>>>>>

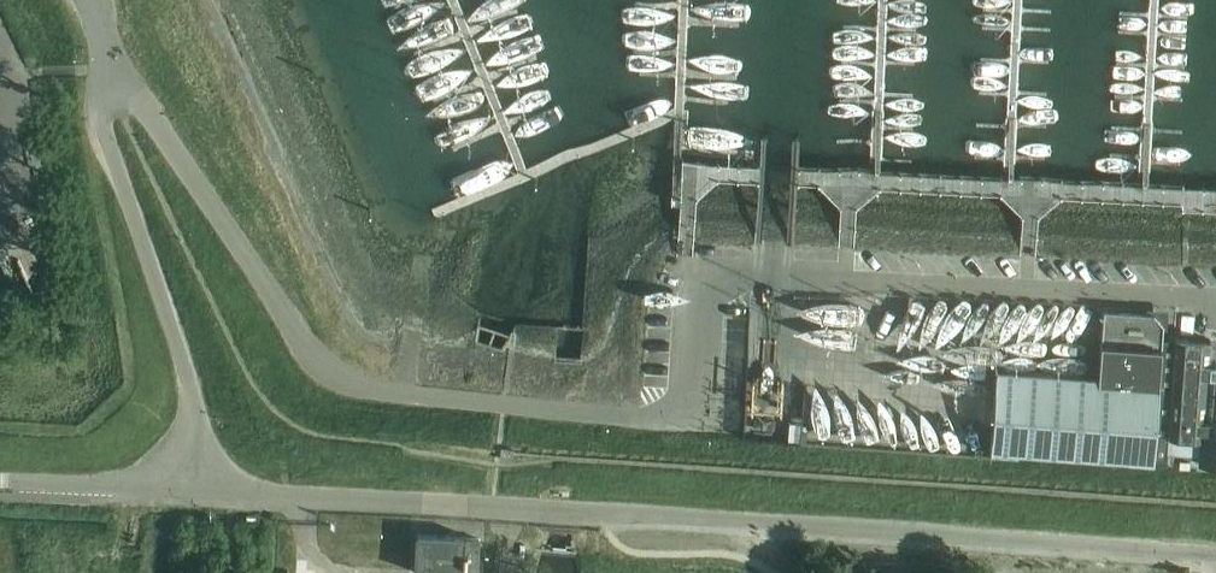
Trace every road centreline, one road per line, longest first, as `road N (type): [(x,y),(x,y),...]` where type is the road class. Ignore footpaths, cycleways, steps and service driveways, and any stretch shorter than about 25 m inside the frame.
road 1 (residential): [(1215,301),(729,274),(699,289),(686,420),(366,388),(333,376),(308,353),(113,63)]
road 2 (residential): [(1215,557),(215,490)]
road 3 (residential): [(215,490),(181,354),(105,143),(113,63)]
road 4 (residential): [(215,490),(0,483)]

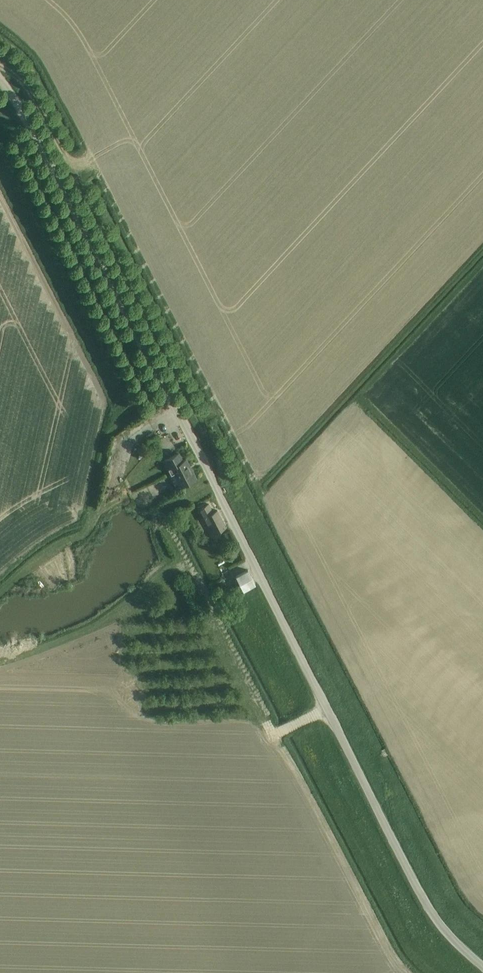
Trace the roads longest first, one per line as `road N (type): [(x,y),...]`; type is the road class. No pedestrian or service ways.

<<<<<

**ACTIVITY:** Without the pictures, print all of the records exactly.

**REPLY:**
Trace every road centreline, one road per line, longest first, as `road N (type): [(x,y),(x,y),...]` where type is the road class. Ignore footpaths, cycleways, steps and service driveways, and any stretch shorter than about 25 m inside the frame.
road 1 (residential): [(1215,301),(729,274),(699,289),(686,420),(366,388),(333,376),(308,353),(113,63)]
road 2 (residential): [(1215,557),(215,490)]
road 3 (residential): [(215,490),(181,354),(105,143),(113,63)]
road 4 (residential): [(215,490),(0,483)]

Trace the roads longest first, one per line as `road N (type): [(x,y),...]`; type is the road class. No pedestrian or service ways.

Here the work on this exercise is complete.